WHAT TO DO | Please copy out every one of the following items line for line, without changing a word.

PROVIDED RECORDS |
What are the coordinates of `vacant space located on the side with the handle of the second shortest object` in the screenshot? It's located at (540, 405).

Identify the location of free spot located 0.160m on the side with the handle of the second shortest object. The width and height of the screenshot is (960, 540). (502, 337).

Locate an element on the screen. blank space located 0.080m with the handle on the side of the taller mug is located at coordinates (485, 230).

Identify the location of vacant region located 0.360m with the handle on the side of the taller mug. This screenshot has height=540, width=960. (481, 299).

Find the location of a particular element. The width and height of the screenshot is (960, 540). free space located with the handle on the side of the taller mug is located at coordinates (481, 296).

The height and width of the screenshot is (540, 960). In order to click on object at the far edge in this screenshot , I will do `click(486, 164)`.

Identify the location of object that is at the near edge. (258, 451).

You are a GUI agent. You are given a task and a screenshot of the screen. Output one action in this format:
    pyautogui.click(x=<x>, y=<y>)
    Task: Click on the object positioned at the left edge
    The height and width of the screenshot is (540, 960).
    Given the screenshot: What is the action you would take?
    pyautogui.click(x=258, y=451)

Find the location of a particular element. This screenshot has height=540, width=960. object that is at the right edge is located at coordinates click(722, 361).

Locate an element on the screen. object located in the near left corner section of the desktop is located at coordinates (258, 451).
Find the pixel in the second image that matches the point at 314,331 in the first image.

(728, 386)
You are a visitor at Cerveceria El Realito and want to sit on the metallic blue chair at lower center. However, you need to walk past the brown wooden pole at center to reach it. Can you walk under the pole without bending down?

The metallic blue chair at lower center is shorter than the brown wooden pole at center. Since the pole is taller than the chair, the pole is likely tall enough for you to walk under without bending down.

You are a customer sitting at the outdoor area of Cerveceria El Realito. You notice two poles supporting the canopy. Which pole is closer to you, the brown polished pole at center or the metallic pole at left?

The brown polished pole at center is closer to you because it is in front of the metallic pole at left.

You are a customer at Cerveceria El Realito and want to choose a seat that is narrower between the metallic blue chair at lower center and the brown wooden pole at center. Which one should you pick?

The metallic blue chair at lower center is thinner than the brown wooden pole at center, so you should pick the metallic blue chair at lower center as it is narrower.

SOLUTION TO THIS TASK |
What are the coordinates of `vacant space located on the side with the handle of the second shortest object` in the screenshot? It's located at (540, 405).

Identify the location of free spot located 0.160m on the side with the handle of the second shortest object. The width and height of the screenshot is (960, 540). (502, 337).

Locate an element on the screen. blank space located 0.080m with the handle on the side of the taller mug is located at coordinates (485, 230).

Identify the location of vacant region located 0.360m with the handle on the side of the taller mug. This screenshot has height=540, width=960. (481, 299).

Find the location of a particular element. The width and height of the screenshot is (960, 540). free space located with the handle on the side of the taller mug is located at coordinates (481, 296).

The height and width of the screenshot is (540, 960). In order to click on object at the far edge in this screenshot , I will do `click(486, 164)`.

Identify the location of object that is at the near edge. (258, 451).

You are a GUI agent. You are given a task and a screenshot of the screen. Output one action in this format:
    pyautogui.click(x=<x>, y=<y>)
    Task: Click on the object positioned at the left edge
    The height and width of the screenshot is (540, 960).
    Given the screenshot: What is the action you would take?
    pyautogui.click(x=258, y=451)

Find the location of a particular element. This screenshot has height=540, width=960. object that is at the right edge is located at coordinates click(722, 361).

Locate an element on the screen. object located in the near left corner section of the desktop is located at coordinates (258, 451).
Find the pixel in the second image that matches the point at 314,331 in the first image.

(728, 386)
You are a visitor at Cerveceria El Realito and want to sit on the metallic blue chair at lower center. However, you need to walk past the brown wooden pole at center to reach it. Can you walk under the pole without bending down?

The metallic blue chair at lower center is shorter than the brown wooden pole at center. Since the pole is taller than the chair, the pole is likely tall enough for you to walk under without bending down.

You are a customer sitting at the outdoor area of Cerveceria El Realito. You notice two poles supporting the canopy. Which pole is closer to you, the brown polished pole at center or the metallic pole at left?

The brown polished pole at center is closer to you because it is in front of the metallic pole at left.

You are a customer at Cerveceria El Realito and want to choose a seat that is narrower between the metallic blue chair at lower center and the brown wooden pole at center. Which one should you pick?

The metallic blue chair at lower center is thinner than the brown wooden pole at center, so you should pick the metallic blue chair at lower center as it is narrower.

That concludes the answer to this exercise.